▸ **Provided entries**:
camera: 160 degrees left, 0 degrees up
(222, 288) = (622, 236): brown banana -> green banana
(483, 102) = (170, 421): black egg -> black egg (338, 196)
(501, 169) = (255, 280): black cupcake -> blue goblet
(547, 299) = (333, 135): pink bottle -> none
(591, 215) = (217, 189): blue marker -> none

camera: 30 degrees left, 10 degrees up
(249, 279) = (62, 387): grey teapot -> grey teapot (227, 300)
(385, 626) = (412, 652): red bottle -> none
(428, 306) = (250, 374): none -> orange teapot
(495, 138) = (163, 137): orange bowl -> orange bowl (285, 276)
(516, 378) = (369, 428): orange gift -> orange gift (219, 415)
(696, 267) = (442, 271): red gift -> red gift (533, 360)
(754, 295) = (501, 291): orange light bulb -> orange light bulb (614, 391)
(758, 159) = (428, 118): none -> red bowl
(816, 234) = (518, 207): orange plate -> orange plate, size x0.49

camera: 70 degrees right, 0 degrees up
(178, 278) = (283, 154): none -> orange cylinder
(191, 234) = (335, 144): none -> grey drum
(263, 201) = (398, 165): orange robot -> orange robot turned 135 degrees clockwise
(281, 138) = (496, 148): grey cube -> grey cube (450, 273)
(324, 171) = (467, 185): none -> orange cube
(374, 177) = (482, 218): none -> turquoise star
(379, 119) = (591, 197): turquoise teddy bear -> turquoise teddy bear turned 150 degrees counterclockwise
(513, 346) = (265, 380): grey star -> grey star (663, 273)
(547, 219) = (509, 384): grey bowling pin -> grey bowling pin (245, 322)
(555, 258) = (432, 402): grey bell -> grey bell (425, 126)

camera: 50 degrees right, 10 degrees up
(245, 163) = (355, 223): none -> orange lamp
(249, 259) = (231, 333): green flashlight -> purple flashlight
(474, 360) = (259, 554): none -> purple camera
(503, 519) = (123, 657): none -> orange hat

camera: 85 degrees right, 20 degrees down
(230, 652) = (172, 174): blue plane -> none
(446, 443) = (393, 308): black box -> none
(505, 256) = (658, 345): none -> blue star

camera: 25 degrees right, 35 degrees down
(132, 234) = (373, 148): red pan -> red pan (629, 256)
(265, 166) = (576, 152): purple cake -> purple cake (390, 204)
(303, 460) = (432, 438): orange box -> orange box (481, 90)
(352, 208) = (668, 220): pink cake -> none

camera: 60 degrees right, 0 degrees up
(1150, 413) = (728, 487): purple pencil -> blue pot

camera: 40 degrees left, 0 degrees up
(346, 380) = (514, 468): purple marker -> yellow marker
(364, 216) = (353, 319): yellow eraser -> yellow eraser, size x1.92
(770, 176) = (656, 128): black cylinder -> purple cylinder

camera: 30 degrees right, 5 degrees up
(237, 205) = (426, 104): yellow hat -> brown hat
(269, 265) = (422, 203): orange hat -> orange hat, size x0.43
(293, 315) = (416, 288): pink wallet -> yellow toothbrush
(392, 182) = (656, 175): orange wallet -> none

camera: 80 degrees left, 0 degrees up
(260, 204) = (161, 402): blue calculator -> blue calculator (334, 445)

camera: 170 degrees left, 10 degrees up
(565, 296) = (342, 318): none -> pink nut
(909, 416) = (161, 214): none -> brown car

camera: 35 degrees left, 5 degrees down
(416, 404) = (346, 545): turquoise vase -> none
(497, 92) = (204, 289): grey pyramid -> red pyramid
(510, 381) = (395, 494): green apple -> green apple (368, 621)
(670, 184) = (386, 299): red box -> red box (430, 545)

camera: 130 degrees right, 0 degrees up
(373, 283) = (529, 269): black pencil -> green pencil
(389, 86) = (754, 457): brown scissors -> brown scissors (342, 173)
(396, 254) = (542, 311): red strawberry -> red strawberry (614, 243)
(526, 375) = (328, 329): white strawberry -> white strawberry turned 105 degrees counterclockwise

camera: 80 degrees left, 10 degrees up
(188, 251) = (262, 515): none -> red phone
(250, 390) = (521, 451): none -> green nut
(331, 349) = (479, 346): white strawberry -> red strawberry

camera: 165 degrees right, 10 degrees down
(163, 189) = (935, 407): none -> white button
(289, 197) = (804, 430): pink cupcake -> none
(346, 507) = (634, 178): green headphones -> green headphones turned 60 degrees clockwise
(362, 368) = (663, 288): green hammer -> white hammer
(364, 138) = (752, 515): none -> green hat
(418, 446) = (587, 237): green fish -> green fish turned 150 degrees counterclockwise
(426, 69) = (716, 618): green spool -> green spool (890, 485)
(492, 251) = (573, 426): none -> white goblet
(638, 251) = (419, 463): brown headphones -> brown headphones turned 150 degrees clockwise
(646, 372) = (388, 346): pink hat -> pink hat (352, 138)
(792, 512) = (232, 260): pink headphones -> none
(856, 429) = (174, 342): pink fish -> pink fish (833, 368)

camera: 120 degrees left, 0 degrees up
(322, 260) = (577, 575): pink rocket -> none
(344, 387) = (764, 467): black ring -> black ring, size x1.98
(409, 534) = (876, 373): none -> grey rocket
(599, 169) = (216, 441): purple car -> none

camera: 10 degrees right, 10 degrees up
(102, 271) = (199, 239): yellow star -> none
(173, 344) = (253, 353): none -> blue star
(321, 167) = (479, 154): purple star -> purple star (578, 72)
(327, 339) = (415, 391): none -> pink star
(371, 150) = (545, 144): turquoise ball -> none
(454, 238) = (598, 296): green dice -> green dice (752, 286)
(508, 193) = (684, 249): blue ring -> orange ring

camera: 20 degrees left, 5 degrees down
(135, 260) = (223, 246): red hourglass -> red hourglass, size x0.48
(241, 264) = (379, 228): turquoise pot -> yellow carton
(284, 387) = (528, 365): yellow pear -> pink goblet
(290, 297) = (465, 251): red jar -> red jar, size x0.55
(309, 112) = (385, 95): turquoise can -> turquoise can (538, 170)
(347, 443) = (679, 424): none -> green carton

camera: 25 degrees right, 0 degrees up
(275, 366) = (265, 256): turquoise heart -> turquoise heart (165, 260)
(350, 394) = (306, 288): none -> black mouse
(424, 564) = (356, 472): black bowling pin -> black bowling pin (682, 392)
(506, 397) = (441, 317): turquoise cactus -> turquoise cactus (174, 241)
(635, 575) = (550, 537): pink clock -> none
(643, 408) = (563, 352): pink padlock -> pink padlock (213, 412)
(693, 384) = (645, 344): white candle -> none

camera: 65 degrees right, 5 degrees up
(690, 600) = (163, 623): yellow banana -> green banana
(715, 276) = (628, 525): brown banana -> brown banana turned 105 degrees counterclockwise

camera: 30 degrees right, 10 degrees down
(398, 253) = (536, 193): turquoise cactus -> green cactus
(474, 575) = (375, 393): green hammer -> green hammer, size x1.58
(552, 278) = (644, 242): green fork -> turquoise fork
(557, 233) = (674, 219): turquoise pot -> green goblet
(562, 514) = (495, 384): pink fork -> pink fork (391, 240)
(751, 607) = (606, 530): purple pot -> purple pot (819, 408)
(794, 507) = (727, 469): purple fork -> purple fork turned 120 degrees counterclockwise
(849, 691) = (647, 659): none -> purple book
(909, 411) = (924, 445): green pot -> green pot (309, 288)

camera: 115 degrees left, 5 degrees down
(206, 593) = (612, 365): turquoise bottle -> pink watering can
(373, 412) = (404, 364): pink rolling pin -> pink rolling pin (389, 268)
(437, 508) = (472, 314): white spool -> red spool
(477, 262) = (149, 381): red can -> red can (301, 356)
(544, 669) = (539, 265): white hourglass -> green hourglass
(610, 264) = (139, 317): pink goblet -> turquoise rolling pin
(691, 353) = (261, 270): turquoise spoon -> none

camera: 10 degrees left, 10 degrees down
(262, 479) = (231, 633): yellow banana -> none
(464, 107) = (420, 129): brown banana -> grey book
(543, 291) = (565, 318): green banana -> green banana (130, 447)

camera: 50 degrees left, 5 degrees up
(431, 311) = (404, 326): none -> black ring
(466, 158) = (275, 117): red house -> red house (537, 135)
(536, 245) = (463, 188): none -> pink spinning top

▸ **Task to carry out**: Lines wanted from the listing above: the line with "(260, 204) = (161, 402): blue" up to and including the line with "(362, 368) = (663, 288): green". Please write them out exactly, adding nothing else.

▸ **Your solution**:
(260, 204) = (161, 402): blue calculator -> blue calculator (334, 445)

camera: 170 degrees left, 10 degrees up
(565, 296) = (342, 318): none -> pink nut
(909, 416) = (161, 214): none -> brown car

camera: 35 degrees left, 5 degrees down
(416, 404) = (346, 545): turquoise vase -> none
(497, 92) = (204, 289): grey pyramid -> red pyramid
(510, 381) = (395, 494): green apple -> green apple (368, 621)
(670, 184) = (386, 299): red box -> red box (430, 545)

camera: 130 degrees right, 0 degrees up
(373, 283) = (529, 269): black pencil -> green pencil
(389, 86) = (754, 457): brown scissors -> brown scissors (342, 173)
(396, 254) = (542, 311): red strawberry -> red strawberry (614, 243)
(526, 375) = (328, 329): white strawberry -> white strawberry turned 105 degrees counterclockwise

camera: 80 degrees left, 10 degrees up
(188, 251) = (262, 515): none -> red phone
(250, 390) = (521, 451): none -> green nut
(331, 349) = (479, 346): white strawberry -> red strawberry

camera: 165 degrees right, 10 degrees down
(163, 189) = (935, 407): none -> white button
(289, 197) = (804, 430): pink cupcake -> none
(346, 507) = (634, 178): green headphones -> green headphones turned 60 degrees clockwise
(362, 368) = (663, 288): green hammer -> white hammer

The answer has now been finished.